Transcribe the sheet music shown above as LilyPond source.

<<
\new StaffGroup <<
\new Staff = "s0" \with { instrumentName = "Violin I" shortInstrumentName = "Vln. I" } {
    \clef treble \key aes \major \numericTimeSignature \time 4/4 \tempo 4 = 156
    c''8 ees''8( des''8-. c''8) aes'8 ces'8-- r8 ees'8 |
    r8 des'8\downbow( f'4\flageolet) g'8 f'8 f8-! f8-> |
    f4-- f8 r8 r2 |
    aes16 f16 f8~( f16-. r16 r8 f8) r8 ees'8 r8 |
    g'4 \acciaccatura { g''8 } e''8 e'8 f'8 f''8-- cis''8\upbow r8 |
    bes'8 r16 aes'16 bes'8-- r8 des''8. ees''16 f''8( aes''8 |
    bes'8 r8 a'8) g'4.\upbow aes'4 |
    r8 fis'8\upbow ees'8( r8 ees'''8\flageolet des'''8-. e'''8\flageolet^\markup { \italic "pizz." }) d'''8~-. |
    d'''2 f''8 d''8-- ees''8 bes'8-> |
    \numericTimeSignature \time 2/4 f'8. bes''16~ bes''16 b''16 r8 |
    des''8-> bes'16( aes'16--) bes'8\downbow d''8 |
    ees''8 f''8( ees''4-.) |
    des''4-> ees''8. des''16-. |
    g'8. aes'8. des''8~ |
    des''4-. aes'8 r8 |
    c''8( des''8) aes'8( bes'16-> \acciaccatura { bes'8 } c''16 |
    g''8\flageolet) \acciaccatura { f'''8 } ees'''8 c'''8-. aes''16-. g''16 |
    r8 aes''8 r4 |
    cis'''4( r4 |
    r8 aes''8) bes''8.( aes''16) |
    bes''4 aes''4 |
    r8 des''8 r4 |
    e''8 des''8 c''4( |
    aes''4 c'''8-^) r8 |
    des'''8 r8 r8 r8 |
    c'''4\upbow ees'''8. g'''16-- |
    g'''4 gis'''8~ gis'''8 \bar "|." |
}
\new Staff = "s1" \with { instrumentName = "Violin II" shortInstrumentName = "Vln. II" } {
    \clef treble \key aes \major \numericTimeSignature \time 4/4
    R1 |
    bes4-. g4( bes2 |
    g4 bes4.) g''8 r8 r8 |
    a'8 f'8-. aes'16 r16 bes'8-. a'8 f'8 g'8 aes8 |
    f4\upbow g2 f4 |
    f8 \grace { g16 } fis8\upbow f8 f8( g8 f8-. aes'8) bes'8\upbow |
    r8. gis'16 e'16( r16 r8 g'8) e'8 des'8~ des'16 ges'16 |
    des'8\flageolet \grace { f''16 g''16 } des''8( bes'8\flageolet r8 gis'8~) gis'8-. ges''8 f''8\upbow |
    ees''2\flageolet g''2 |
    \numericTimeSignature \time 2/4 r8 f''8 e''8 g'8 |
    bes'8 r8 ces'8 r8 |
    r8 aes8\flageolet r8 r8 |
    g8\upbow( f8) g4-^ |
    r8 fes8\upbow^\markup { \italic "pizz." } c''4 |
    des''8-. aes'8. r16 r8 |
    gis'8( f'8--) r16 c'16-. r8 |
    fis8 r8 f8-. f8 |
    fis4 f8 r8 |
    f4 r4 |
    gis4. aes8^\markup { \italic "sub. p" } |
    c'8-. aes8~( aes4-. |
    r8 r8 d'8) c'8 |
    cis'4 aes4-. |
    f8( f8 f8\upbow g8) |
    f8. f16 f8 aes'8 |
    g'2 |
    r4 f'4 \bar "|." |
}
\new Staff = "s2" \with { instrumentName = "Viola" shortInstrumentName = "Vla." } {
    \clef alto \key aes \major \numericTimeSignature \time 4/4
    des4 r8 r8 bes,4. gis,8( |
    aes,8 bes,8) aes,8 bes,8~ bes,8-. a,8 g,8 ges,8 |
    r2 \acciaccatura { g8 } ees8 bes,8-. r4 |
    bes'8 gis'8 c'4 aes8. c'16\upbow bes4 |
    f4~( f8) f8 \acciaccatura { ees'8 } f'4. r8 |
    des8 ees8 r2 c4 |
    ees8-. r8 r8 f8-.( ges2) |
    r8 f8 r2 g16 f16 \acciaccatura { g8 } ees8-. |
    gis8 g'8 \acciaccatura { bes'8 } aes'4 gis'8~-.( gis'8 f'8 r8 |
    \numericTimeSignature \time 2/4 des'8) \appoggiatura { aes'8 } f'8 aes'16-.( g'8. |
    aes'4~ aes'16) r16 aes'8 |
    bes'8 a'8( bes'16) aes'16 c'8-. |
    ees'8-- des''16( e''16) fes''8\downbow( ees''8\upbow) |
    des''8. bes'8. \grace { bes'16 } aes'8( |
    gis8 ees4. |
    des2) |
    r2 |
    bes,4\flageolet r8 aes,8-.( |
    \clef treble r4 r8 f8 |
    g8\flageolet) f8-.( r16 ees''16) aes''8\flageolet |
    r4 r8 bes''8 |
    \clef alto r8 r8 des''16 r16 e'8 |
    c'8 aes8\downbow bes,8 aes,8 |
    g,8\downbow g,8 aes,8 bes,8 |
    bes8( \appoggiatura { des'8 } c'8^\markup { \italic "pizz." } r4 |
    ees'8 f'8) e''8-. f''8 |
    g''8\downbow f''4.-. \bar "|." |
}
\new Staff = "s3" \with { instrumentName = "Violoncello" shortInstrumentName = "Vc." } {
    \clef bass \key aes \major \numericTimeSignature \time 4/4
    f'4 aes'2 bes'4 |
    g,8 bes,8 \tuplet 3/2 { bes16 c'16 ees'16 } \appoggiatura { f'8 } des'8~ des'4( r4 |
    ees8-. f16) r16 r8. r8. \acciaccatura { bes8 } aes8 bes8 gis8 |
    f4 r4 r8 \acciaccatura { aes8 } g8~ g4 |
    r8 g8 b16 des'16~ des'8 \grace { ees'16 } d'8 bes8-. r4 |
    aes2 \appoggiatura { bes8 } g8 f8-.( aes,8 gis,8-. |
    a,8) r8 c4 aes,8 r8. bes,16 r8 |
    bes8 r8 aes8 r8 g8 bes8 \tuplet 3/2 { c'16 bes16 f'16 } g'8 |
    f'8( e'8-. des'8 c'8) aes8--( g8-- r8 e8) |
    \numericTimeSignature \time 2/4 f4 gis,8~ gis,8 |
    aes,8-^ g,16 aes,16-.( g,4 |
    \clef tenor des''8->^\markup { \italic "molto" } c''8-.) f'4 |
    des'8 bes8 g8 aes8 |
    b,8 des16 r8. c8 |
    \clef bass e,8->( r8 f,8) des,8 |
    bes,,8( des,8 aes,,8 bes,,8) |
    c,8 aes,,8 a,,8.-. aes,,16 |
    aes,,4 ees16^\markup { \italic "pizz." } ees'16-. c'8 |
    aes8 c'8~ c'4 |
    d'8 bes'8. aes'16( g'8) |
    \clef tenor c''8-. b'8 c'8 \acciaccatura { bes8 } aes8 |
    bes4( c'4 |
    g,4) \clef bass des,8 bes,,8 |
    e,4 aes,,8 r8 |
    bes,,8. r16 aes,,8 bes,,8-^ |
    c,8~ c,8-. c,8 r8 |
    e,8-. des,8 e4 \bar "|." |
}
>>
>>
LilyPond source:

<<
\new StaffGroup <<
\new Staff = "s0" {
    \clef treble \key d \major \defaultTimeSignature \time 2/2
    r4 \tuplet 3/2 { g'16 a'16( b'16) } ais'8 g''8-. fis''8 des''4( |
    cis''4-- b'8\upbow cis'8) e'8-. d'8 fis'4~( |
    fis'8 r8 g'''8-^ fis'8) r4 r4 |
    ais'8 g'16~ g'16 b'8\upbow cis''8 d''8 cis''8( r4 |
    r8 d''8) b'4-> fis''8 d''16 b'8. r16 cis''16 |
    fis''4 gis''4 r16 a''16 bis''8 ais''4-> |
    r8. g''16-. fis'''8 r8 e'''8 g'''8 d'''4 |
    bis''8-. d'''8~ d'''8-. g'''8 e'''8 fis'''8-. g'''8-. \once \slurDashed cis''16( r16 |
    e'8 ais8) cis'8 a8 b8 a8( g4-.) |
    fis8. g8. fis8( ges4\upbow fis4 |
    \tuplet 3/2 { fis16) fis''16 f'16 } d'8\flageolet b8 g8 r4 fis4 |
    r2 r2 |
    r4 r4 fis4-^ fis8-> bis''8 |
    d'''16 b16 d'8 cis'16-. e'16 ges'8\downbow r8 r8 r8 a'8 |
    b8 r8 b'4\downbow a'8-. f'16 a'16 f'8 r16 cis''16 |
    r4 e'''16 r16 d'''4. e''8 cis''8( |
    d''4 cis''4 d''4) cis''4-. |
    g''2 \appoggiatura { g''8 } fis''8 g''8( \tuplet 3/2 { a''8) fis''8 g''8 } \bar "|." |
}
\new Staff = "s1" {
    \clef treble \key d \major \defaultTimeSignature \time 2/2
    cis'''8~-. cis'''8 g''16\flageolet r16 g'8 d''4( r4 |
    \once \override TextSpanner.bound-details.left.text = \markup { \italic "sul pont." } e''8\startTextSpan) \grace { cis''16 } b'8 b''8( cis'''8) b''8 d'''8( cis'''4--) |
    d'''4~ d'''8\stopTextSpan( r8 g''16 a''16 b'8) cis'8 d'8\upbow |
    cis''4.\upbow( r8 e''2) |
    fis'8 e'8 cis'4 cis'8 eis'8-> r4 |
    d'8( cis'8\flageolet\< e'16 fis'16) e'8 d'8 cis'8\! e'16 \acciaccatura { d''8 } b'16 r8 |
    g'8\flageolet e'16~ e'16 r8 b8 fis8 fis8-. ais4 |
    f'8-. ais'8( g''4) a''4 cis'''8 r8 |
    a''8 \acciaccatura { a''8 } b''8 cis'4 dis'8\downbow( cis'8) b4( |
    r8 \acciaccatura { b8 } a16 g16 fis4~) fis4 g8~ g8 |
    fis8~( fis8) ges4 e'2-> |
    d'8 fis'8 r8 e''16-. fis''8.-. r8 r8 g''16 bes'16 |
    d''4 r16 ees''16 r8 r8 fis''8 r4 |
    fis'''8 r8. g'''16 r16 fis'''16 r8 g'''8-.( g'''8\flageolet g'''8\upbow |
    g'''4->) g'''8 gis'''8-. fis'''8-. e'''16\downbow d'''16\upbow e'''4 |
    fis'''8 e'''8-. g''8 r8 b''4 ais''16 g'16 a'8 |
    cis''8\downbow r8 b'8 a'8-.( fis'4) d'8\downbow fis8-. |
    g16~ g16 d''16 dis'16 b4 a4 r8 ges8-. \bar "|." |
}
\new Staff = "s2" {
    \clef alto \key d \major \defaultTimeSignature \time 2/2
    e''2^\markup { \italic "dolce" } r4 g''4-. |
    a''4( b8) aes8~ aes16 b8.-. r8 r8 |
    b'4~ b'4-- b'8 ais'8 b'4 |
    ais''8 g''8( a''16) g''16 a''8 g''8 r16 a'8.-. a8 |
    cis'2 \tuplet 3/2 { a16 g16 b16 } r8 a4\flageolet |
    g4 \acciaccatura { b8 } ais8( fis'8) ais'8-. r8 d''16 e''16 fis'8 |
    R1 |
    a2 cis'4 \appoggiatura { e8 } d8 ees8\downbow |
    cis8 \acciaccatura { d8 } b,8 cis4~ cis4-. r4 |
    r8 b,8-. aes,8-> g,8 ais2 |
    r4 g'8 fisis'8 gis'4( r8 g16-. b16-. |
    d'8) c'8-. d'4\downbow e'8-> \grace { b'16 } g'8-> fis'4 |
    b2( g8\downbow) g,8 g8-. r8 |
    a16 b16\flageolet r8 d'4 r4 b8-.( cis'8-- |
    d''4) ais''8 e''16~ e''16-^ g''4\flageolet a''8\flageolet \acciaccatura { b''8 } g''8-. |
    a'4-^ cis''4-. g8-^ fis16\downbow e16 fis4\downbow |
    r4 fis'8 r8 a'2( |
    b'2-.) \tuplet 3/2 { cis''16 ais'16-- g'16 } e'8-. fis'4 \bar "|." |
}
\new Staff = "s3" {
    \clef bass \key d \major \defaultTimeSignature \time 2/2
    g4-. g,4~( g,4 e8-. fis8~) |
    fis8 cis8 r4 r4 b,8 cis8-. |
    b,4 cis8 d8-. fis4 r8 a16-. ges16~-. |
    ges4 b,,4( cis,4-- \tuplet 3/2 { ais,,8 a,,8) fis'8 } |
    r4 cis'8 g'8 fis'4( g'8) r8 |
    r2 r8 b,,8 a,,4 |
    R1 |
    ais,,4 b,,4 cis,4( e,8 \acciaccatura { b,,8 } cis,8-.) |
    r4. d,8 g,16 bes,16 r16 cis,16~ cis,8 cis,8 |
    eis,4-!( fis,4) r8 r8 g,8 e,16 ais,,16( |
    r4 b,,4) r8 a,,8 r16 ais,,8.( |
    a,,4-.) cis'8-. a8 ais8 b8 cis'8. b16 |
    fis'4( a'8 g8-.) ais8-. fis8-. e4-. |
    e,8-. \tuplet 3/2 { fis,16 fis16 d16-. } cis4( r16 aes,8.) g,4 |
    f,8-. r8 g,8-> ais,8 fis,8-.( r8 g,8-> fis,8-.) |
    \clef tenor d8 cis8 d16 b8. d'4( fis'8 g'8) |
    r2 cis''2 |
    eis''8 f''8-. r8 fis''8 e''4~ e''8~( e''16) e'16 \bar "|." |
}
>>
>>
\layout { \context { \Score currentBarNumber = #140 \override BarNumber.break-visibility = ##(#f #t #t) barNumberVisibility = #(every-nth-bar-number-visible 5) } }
══════════
◆ **TASK**
Return each line of the data above that contains the string "tenor".

◆ **SOLUTION FOR THIS PROBLEM**
    \clef tenor des''8->^\markup { \italic "molto" } c''8-.) f'4 |
    \clef tenor c''8-. b'8 c'8 \acciaccatura { bes8 } aes8 |
    \clef tenor d8 cis8 d16 b8. d'4( fis'8 g'8) |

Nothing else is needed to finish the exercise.